The problem -> Search term "dice": please copy every line of the records below that contains it.

The records ->
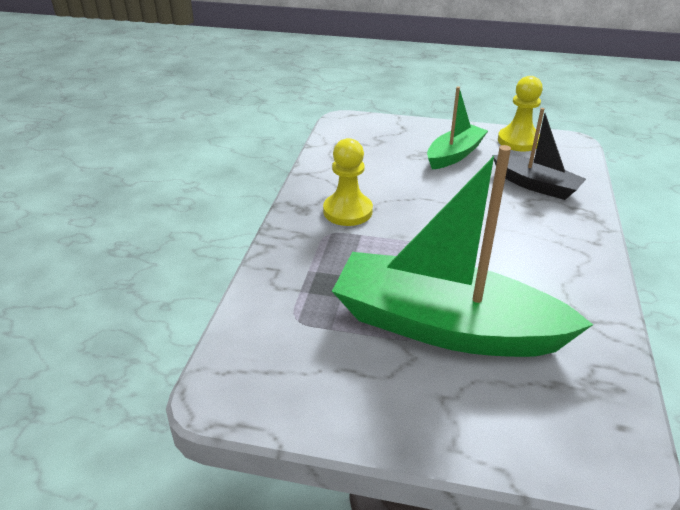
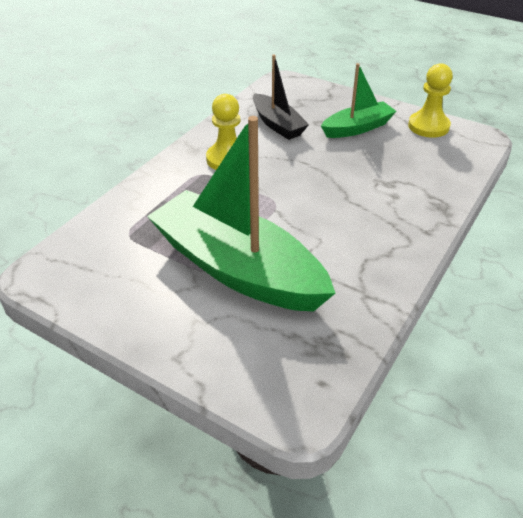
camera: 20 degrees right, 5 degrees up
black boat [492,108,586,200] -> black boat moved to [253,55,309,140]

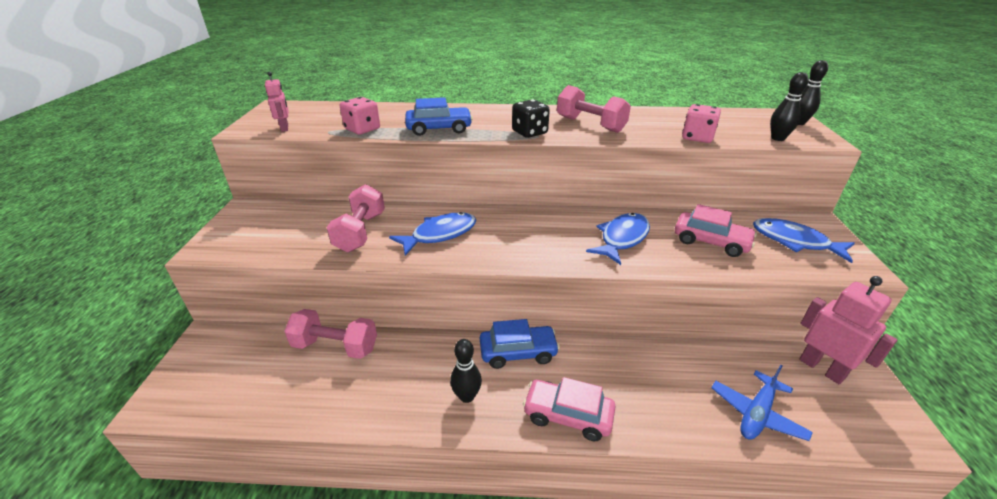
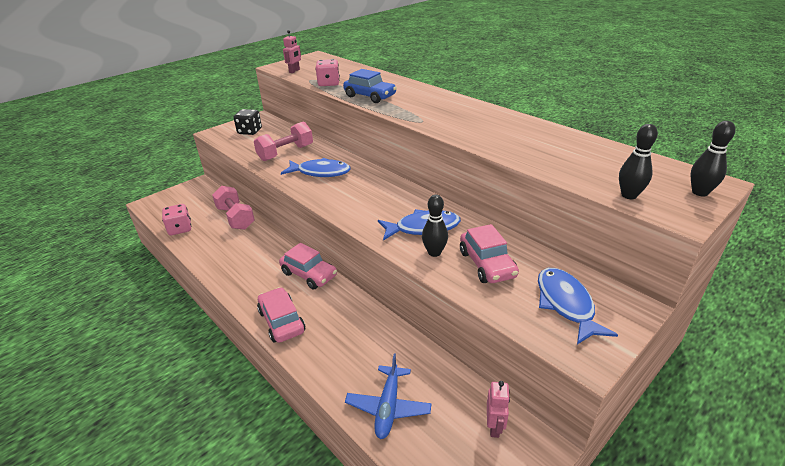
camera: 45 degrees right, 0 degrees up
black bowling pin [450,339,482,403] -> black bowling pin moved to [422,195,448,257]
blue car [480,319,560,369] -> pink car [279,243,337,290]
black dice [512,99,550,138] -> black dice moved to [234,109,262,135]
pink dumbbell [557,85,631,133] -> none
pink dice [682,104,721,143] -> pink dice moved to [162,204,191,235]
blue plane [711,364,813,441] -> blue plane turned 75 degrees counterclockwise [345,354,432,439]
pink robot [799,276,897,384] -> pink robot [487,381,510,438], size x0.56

---

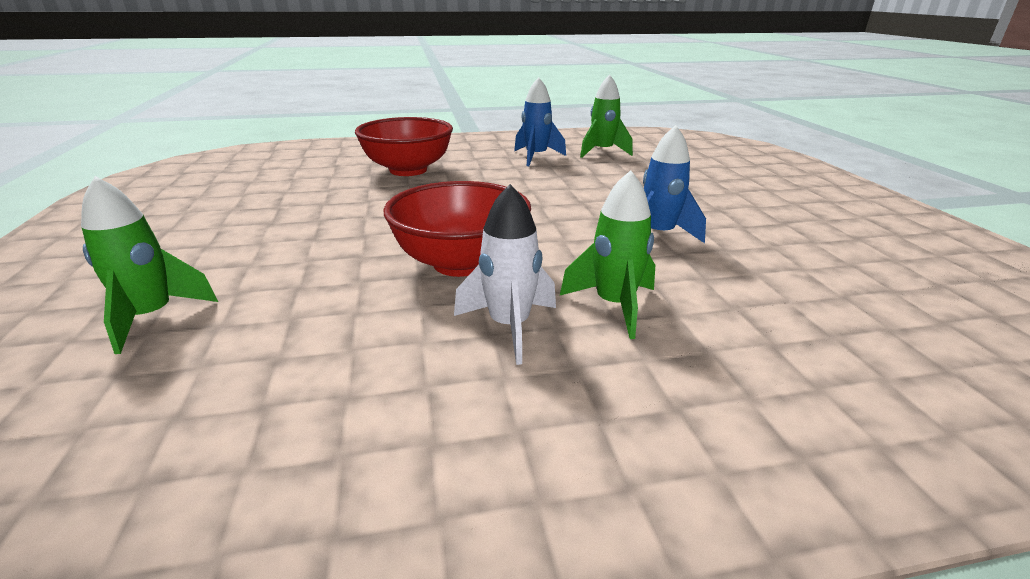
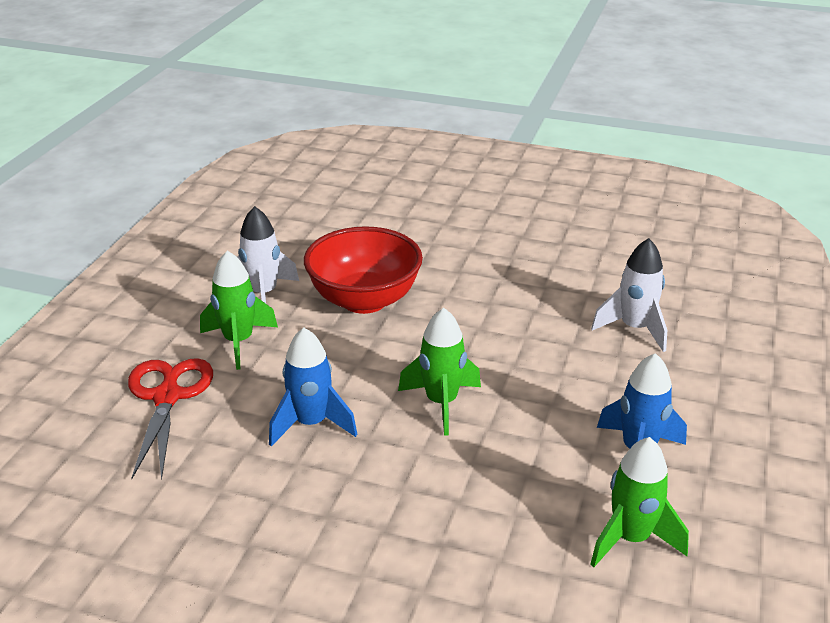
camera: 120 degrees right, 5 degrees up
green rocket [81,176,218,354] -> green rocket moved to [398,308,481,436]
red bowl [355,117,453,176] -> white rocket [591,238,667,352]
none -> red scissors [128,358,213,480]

Exercise result ->
black dice [512,99,550,138] -> black dice moved to [234,109,262,135]
pink dice [682,104,721,143] -> pink dice moved to [162,204,191,235]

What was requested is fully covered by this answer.